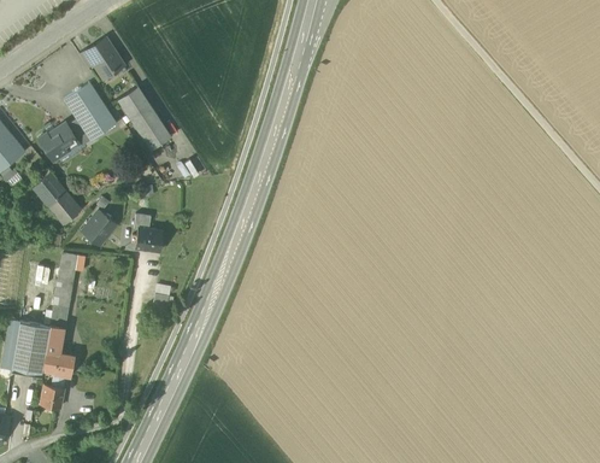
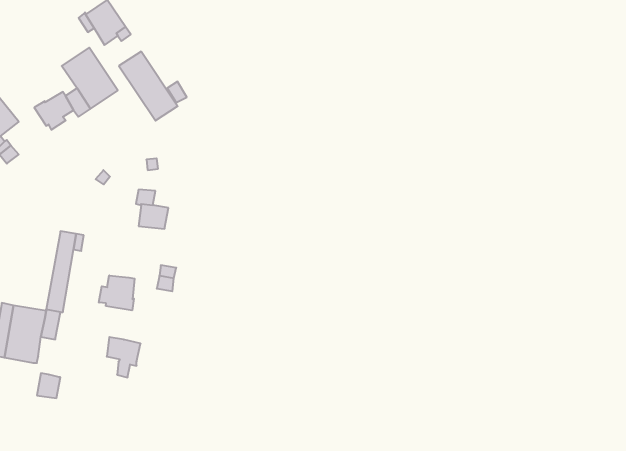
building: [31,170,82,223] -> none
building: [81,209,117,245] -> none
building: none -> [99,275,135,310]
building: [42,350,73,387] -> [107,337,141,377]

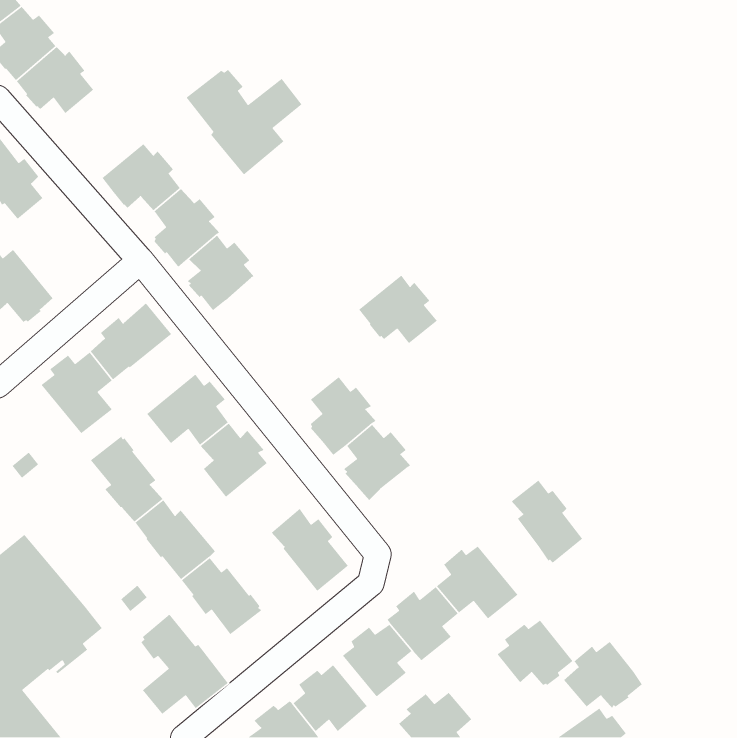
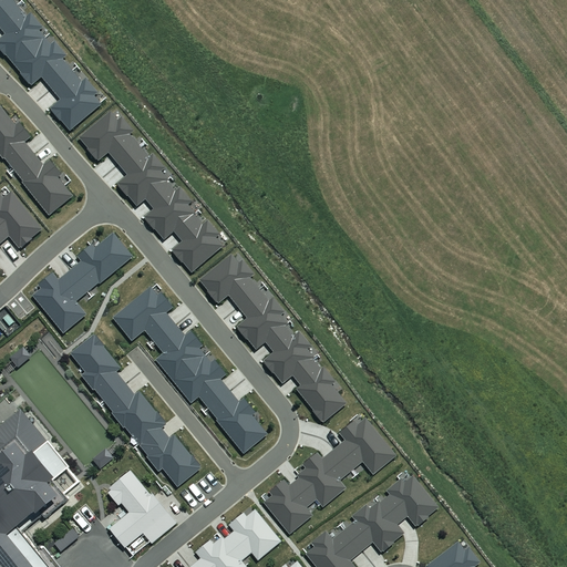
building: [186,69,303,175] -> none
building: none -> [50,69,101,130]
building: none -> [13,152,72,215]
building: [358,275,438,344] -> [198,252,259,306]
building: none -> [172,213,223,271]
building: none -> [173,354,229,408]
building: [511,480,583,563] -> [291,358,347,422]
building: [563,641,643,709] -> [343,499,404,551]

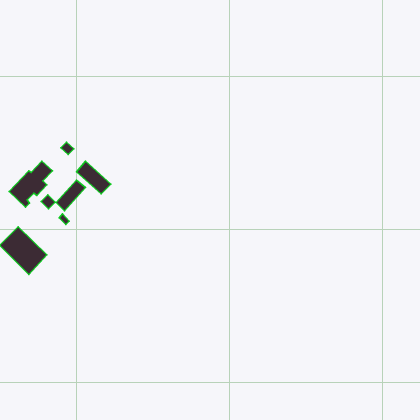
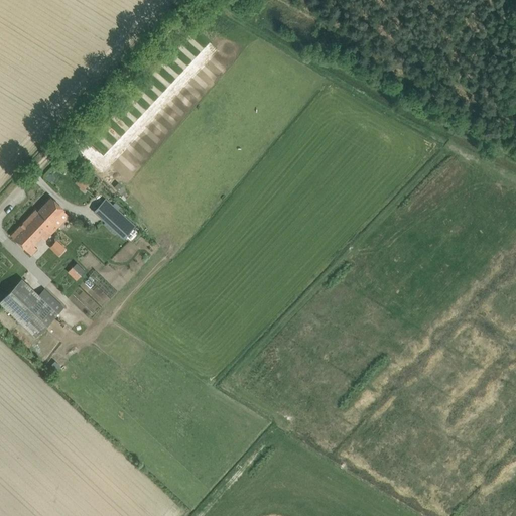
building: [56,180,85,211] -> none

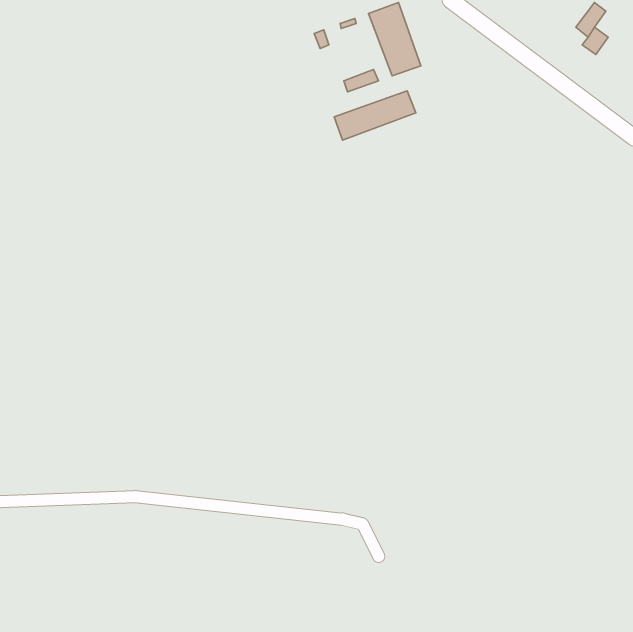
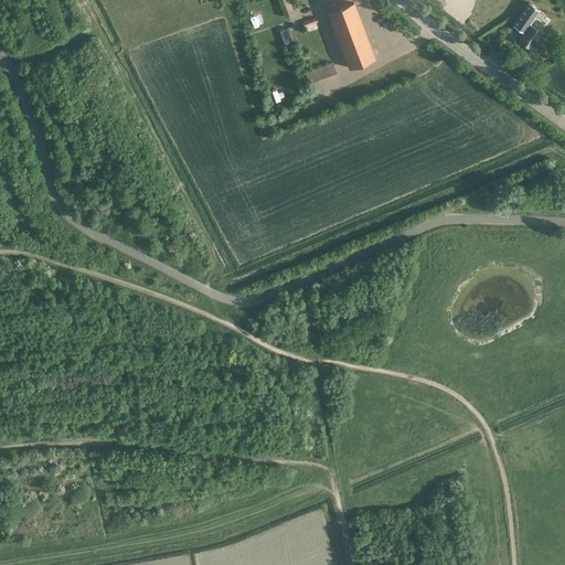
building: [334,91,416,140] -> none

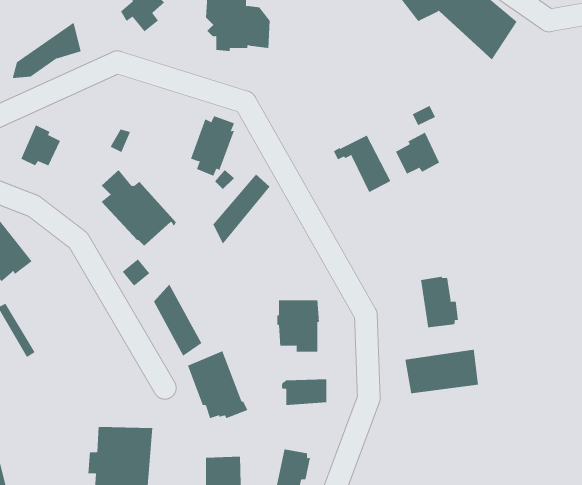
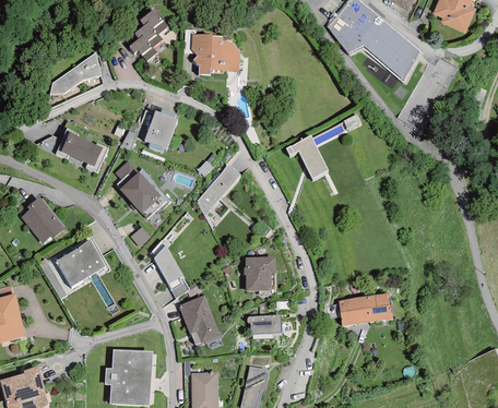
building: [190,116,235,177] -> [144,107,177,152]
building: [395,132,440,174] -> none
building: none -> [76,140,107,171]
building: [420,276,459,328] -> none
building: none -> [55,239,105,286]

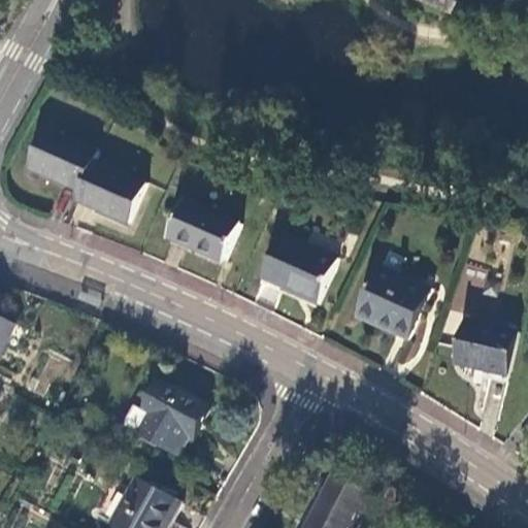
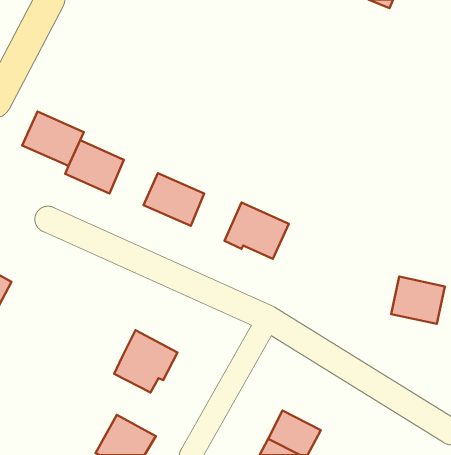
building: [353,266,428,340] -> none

-- -- --

Reproduce the records word for word, please, from their first line up to and including the line that contains "building: none -> [13,152,72,215]", but no pictures.

building: [31,170,82,223] -> none
building: [81,209,117,245] -> none
building: none -> [99,275,135,310]
building: [42,350,73,387] -> [107,337,141,377]

building: [186,69,303,175] -> none
building: none -> [50,69,101,130]
building: none -> [13,152,72,215]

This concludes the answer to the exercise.